[Object state change records]
☆ ☆ ☆ ☆ ☆ ☆ ☆

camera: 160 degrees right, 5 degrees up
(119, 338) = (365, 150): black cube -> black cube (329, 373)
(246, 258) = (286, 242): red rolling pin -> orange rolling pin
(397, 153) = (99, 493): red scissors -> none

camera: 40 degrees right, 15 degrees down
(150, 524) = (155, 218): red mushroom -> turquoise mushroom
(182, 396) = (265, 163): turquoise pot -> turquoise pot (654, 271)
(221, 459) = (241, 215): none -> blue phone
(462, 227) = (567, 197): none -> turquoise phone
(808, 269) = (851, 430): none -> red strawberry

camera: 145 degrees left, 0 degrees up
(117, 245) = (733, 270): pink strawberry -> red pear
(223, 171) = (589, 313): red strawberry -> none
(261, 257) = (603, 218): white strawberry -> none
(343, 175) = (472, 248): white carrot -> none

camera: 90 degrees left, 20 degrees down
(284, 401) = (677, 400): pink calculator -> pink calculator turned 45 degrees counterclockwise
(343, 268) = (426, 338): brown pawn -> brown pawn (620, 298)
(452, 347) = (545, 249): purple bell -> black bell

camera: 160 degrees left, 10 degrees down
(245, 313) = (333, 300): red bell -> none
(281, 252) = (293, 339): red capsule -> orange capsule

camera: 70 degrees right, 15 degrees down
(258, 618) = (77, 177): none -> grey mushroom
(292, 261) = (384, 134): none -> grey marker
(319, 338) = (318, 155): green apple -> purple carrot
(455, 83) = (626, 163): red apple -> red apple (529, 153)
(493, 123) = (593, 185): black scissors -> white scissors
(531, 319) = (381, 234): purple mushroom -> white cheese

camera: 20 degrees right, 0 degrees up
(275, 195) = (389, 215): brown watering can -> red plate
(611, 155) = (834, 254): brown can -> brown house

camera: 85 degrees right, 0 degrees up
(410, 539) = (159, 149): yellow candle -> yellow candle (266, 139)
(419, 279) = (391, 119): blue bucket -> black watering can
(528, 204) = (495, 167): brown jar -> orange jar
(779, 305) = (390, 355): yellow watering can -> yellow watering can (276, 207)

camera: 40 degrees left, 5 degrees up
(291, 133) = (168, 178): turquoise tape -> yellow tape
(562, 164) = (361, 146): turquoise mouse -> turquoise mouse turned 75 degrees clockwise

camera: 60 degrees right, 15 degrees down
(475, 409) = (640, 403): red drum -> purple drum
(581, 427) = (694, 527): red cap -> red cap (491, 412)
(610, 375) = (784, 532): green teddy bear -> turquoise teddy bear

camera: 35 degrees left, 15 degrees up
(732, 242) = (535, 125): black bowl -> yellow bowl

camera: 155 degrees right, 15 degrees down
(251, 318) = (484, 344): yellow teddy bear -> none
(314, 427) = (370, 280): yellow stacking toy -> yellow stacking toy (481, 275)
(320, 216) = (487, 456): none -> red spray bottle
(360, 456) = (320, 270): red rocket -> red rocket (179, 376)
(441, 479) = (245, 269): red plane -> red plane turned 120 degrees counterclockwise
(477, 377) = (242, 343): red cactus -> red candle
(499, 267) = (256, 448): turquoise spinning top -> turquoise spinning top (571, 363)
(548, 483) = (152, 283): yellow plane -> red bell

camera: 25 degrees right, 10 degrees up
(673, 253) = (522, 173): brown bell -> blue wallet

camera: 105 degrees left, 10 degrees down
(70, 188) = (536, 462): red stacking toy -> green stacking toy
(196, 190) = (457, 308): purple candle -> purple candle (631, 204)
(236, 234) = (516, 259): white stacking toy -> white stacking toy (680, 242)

☆ ☆ ☆ ☆ ☆ ☆ ☆

## Aim of the exercise
The records above, in their entirety, need to be set down again exactly.

## Reply
camera: 160 degrees right, 5 degrees up
(119, 338) = (365, 150): black cube -> black cube (329, 373)
(246, 258) = (286, 242): red rolling pin -> orange rolling pin
(397, 153) = (99, 493): red scissors -> none

camera: 40 degrees right, 15 degrees down
(150, 524) = (155, 218): red mushroom -> turquoise mushroom
(182, 396) = (265, 163): turquoise pot -> turquoise pot (654, 271)
(221, 459) = (241, 215): none -> blue phone
(462, 227) = (567, 197): none -> turquoise phone
(808, 269) = (851, 430): none -> red strawberry

camera: 145 degrees left, 0 degrees up
(117, 245) = (733, 270): pink strawberry -> red pear
(223, 171) = (589, 313): red strawberry -> none
(261, 257) = (603, 218): white strawberry -> none
(343, 175) = (472, 248): white carrot -> none

camera: 90 degrees left, 20 degrees down
(284, 401) = (677, 400): pink calculator -> pink calculator turned 45 degrees counterclockwise
(343, 268) = (426, 338): brown pawn -> brown pawn (620, 298)
(452, 347) = (545, 249): purple bell -> black bell

camera: 160 degrees left, 10 degrees down
(245, 313) = (333, 300): red bell -> none
(281, 252) = (293, 339): red capsule -> orange capsule

camera: 70 degrees right, 15 degrees down
(258, 618) = (77, 177): none -> grey mushroom
(292, 261) = (384, 134): none -> grey marker
(319, 338) = (318, 155): green apple -> purple carrot
(455, 83) = (626, 163): red apple -> red apple (529, 153)
(493, 123) = (593, 185): black scissors -> white scissors
(531, 319) = (381, 234): purple mushroom -> white cheese

camera: 20 degrees right, 0 degrees up
(275, 195) = (389, 215): brown watering can -> red plate
(611, 155) = (834, 254): brown can -> brown house

camera: 85 degrees right, 0 degrees up
(410, 539) = (159, 149): yellow candle -> yellow candle (266, 139)
(419, 279) = (391, 119): blue bucket -> black watering can
(528, 204) = (495, 167): brown jar -> orange jar
(779, 305) = (390, 355): yellow watering can -> yellow watering can (276, 207)

camera: 40 degrees left, 5 degrees up
(291, 133) = (168, 178): turquoise tape -> yellow tape
(562, 164) = (361, 146): turquoise mouse -> turquoise mouse turned 75 degrees clockwise

camera: 60 degrees right, 15 degrees down
(475, 409) = (640, 403): red drum -> purple drum
(581, 427) = (694, 527): red cap -> red cap (491, 412)
(610, 375) = (784, 532): green teddy bear -> turquoise teddy bear

camera: 35 degrees left, 15 degrees up
(732, 242) = (535, 125): black bowl -> yellow bowl

camera: 155 degrees right, 15 degrees down
(251, 318) = (484, 344): yellow teddy bear -> none
(314, 427) = (370, 280): yellow stacking toy -> yellow stacking toy (481, 275)
(320, 216) = (487, 456): none -> red spray bottle
(360, 456) = (320, 270): red rocket -> red rocket (179, 376)
(441, 479) = (245, 269): red plane -> red plane turned 120 degrees counterclockwise
(477, 377) = (242, 343): red cactus -> red candle
(499, 267) = (256, 448): turquoise spinning top -> turquoise spinning top (571, 363)
(548, 483) = (152, 283): yellow plane -> red bell

camera: 25 degrees right, 10 degrees up
(673, 253) = (522, 173): brown bell -> blue wallet

camera: 105 degrees left, 10 degrees down
(70, 188) = (536, 462): red stacking toy -> green stacking toy
(196, 190) = (457, 308): purple candle -> purple candle (631, 204)
(236, 234) = (516, 259): white stacking toy -> white stacking toy (680, 242)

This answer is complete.